■ **YOUR GOAL**:
Lines from the one containing "orange L-shape: (378, 916)" through the last line of the data are to be repeated word for word, both ends included.

*** Opening of DATA FOR THIS EXERCISE ***

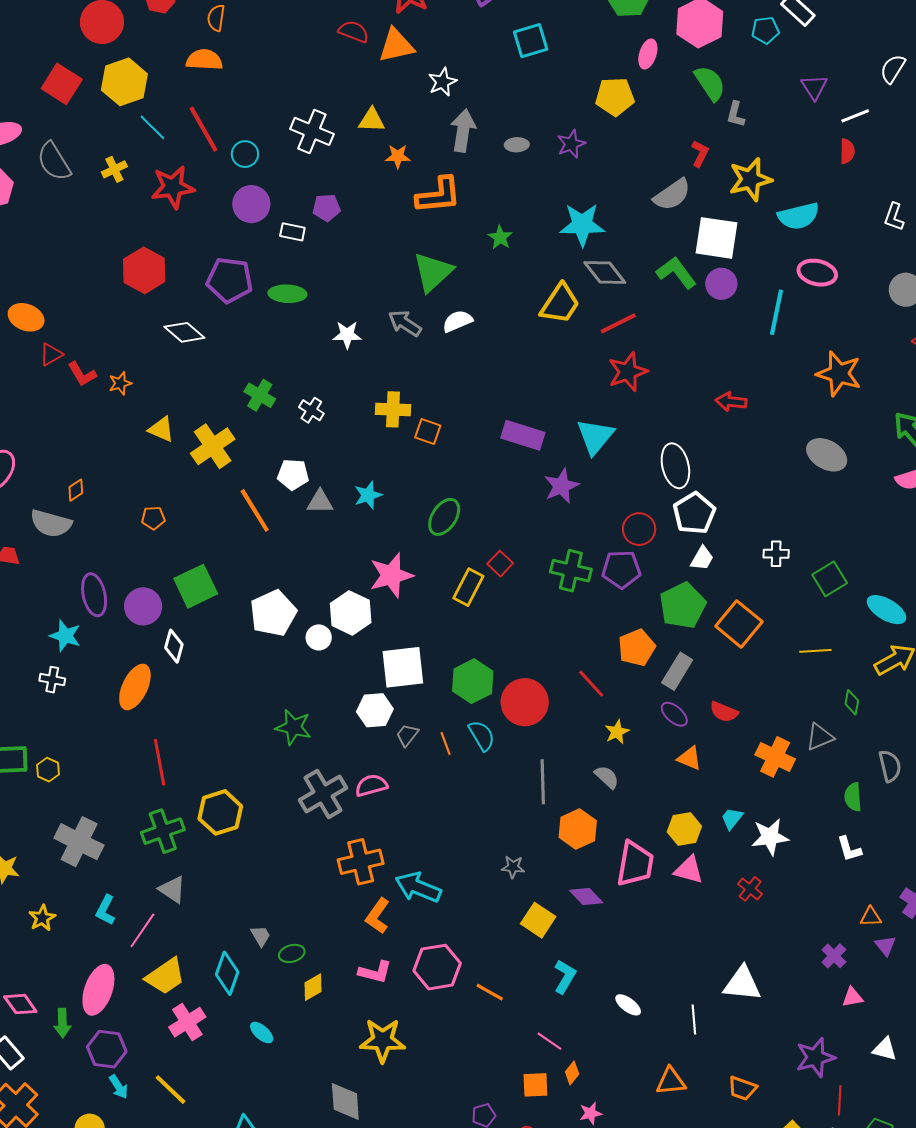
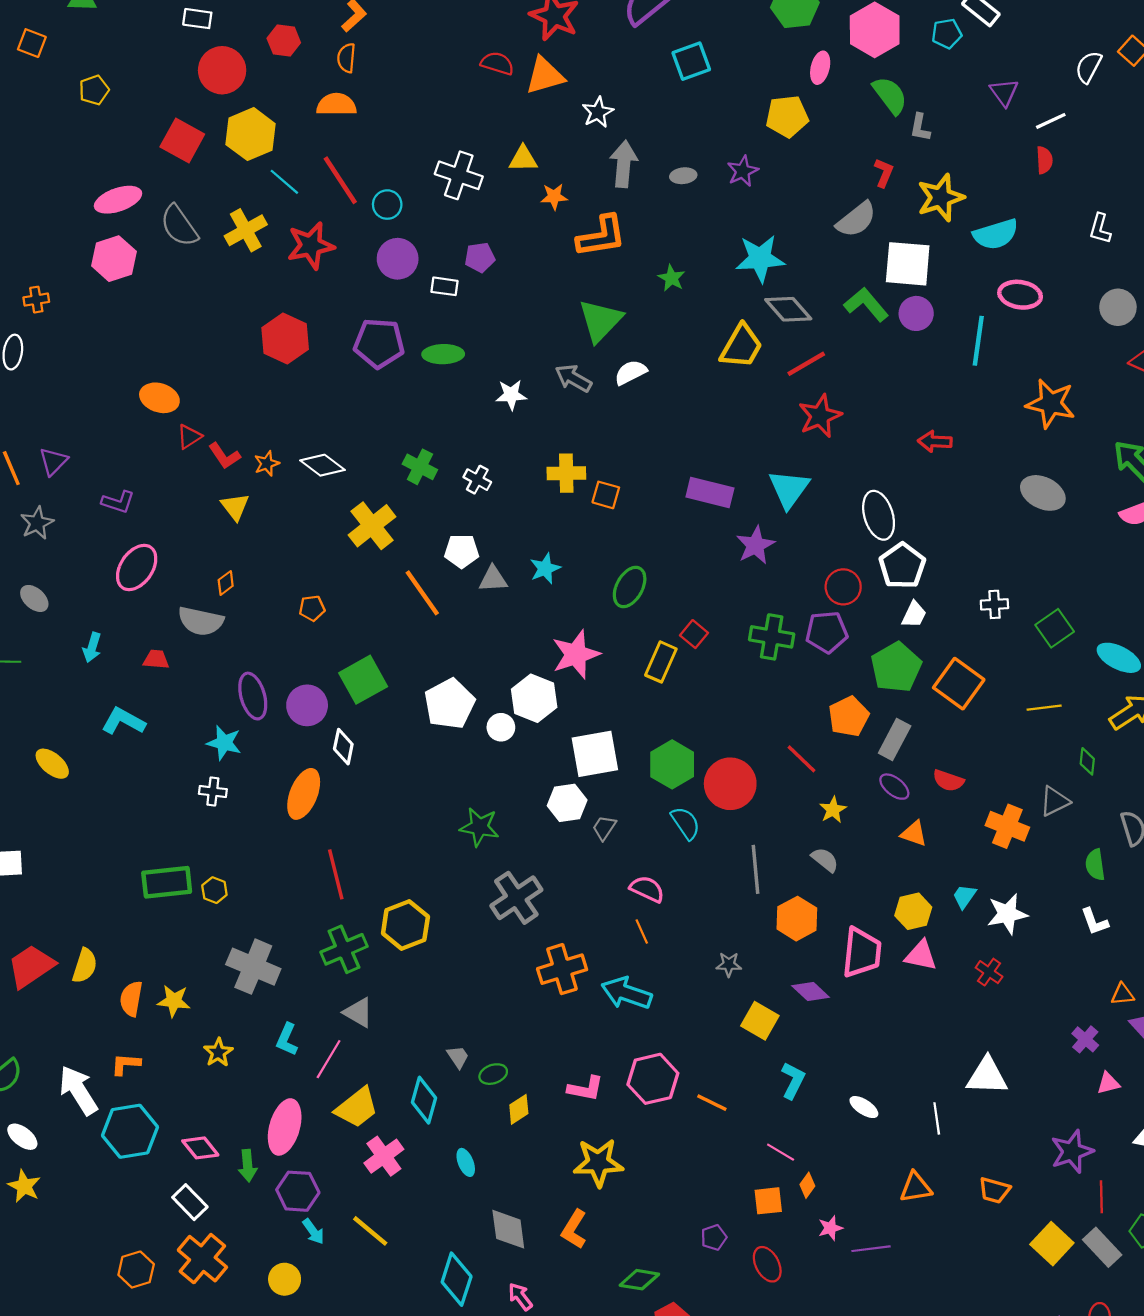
yellow cross: (114, 169) -> (246, 230), size x1.5
white diamond: (184, 332) -> (323, 465), moved
yellow triangle: (161, 429) -> (235, 507), moved, turned 32
orange line: (446, 744) -> (642, 932), moved
pink semicircle: (371, 785) -> (647, 889), moved, turned 44
orange L-shape: (378, 916) -> (574, 1229), moved
cyan ellipse: (262, 1033) -> (466, 1162), turned 30
gray diamond: (345, 1101) -> (508, 1229), moved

*** Close of DATA FOR THIS EXERCISE ***

■ **TASK OUTPUT**:
orange L-shape: (378, 916) -> (574, 1229), moved
cyan ellipse: (262, 1033) -> (466, 1162), turned 30
gray diamond: (345, 1101) -> (508, 1229), moved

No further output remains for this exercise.